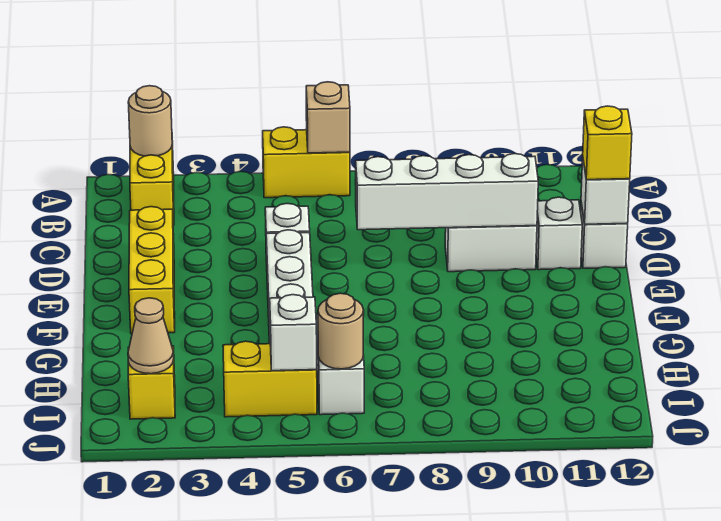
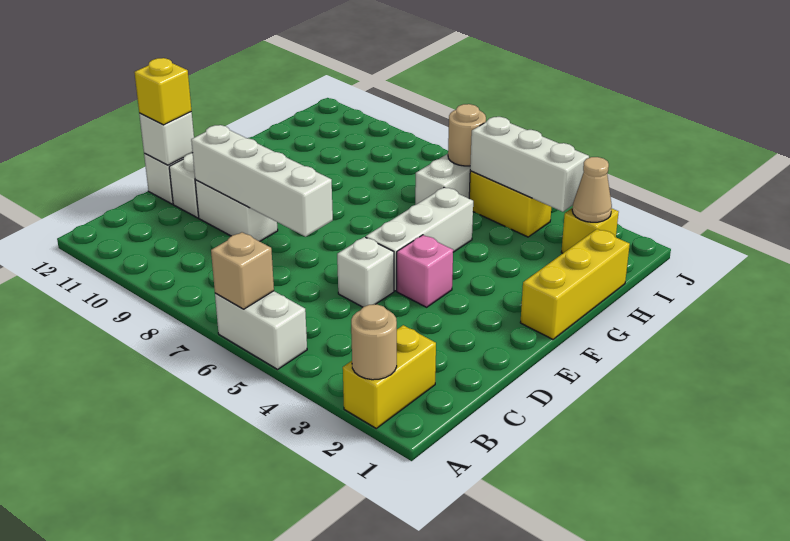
yellow 1x2 brick [263,127,350,198] -> white 1x2 brick [215,291,307,369]
yellow 1x3 brick [129,207,175,334] -> yellow 1x3 brick moved to [520,229,630,339]
none -> pink 1x1 brick [397,235,453,307]
white 1x1 brick [270,295,317,371] -> white 1x3 brick [470,117,589,212]

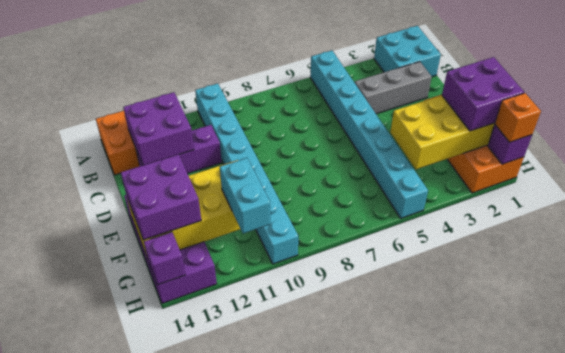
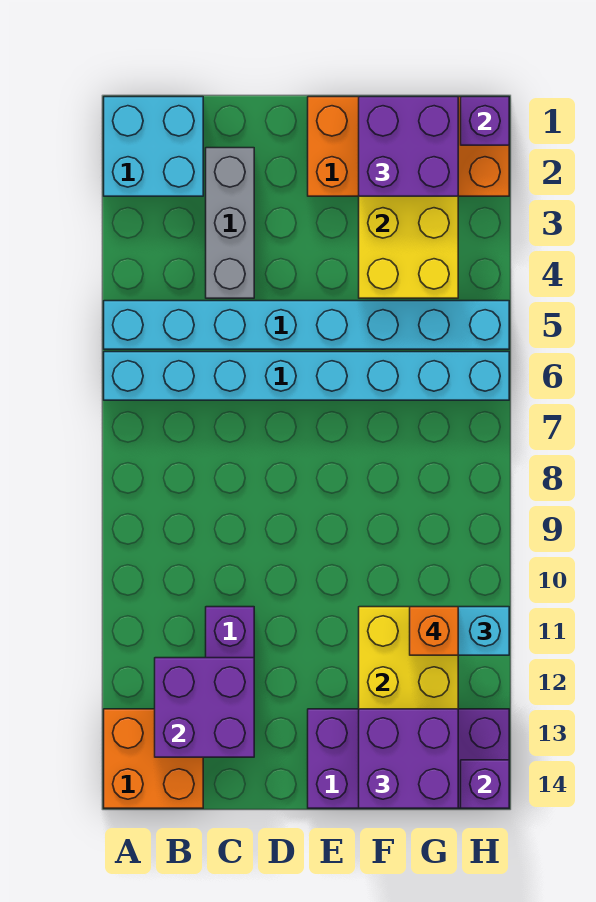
cyan 1x8 brick [195,84,298,264] -> cyan 1x8 brick moved to [104,352,509,400]
orange 1x1 brick [495,93,541,142] -> orange 1x1 brick moved to [410,607,458,655]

::::::::::

§ **Work order**
Copy the records above exactly, omitting every picture.

§ **Output of the task**
yellow 1x2 brick [263,127,350,198] -> white 1x2 brick [215,291,307,369]
yellow 1x3 brick [129,207,175,334] -> yellow 1x3 brick moved to [520,229,630,339]
none -> pink 1x1 brick [397,235,453,307]
white 1x1 brick [270,295,317,371] -> white 1x3 brick [470,117,589,212]

cyan 1x8 brick [195,84,298,264] -> cyan 1x8 brick moved to [104,352,509,400]
orange 1x1 brick [495,93,541,142] -> orange 1x1 brick moved to [410,607,458,655]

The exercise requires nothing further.